◆ **Data for analysis**:

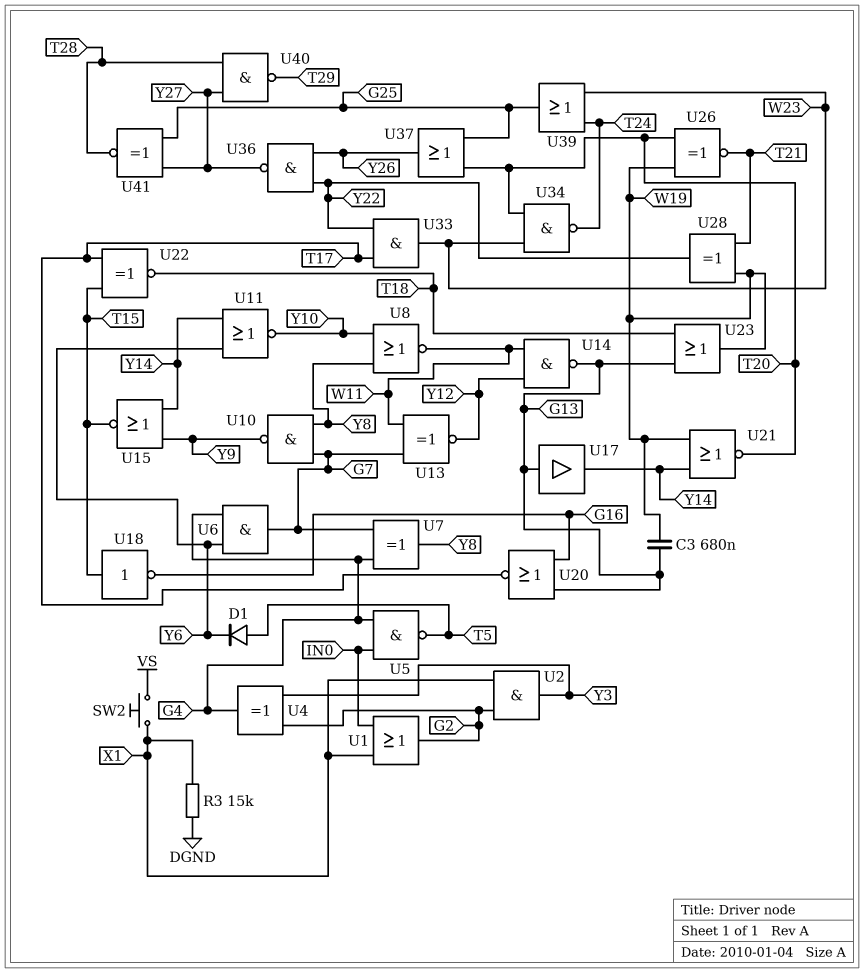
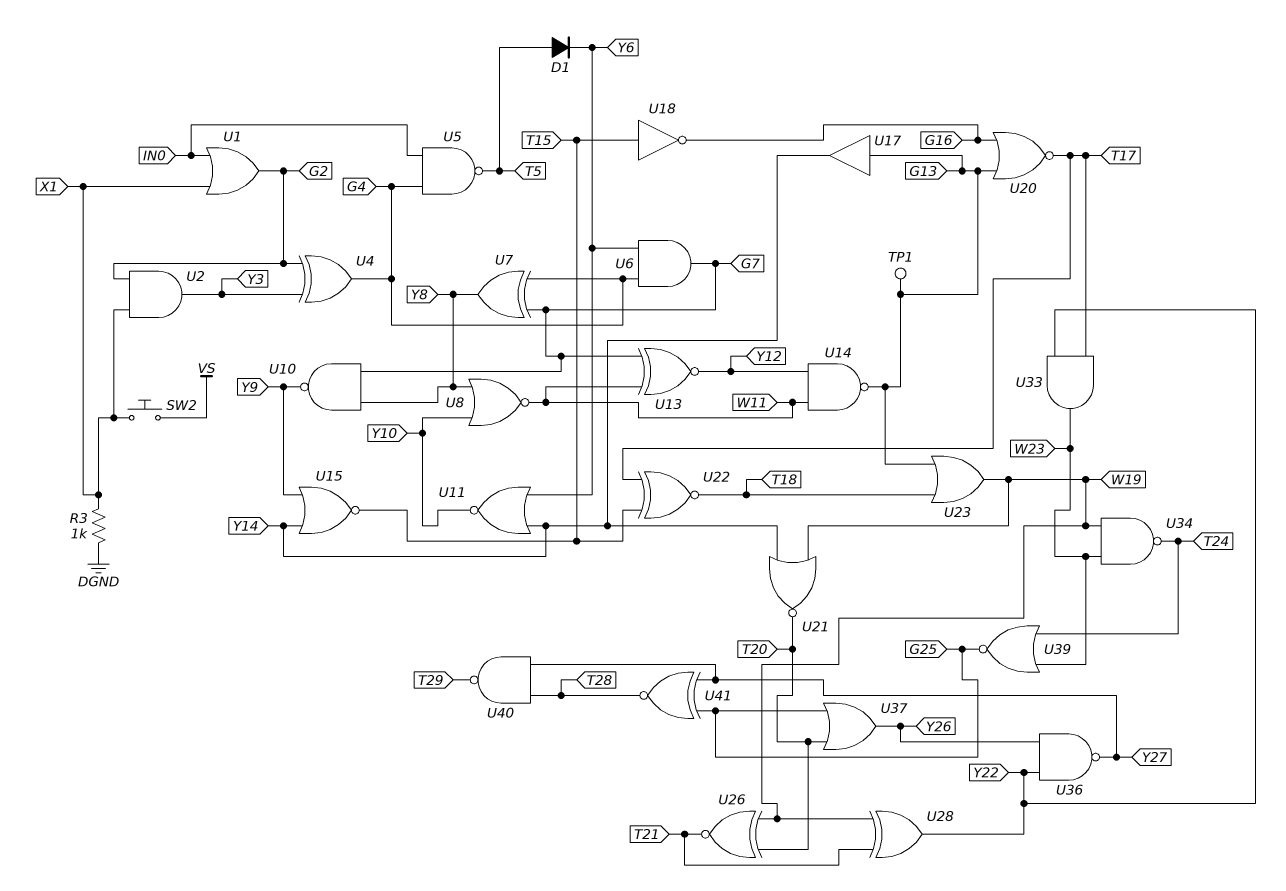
C3: 680nF (G13, W19) -> none
R3: 15k (DGND, X1) -> 1k (DGND, X1)
TP1: none -> test point (G13)
U34: NAND (in T20, in W23, out T24) -> NAND (in W19, in W23, out T24)
U39: OR (in T24, in W23, out G25) -> NOR (in T24, in W23, out G25)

◆ **Task goal**:
Please copy the line that holds "TP1: none -> test point (G13)" and each line under it through the last line above, exactly as they stand, adding nothing.

◆ **Reply to the task**:
TP1: none -> test point (G13)
U34: NAND (in T20, in W23, out T24) -> NAND (in W19, in W23, out T24)
U39: OR (in T24, in W23, out G25) -> NOR (in T24, in W23, out G25)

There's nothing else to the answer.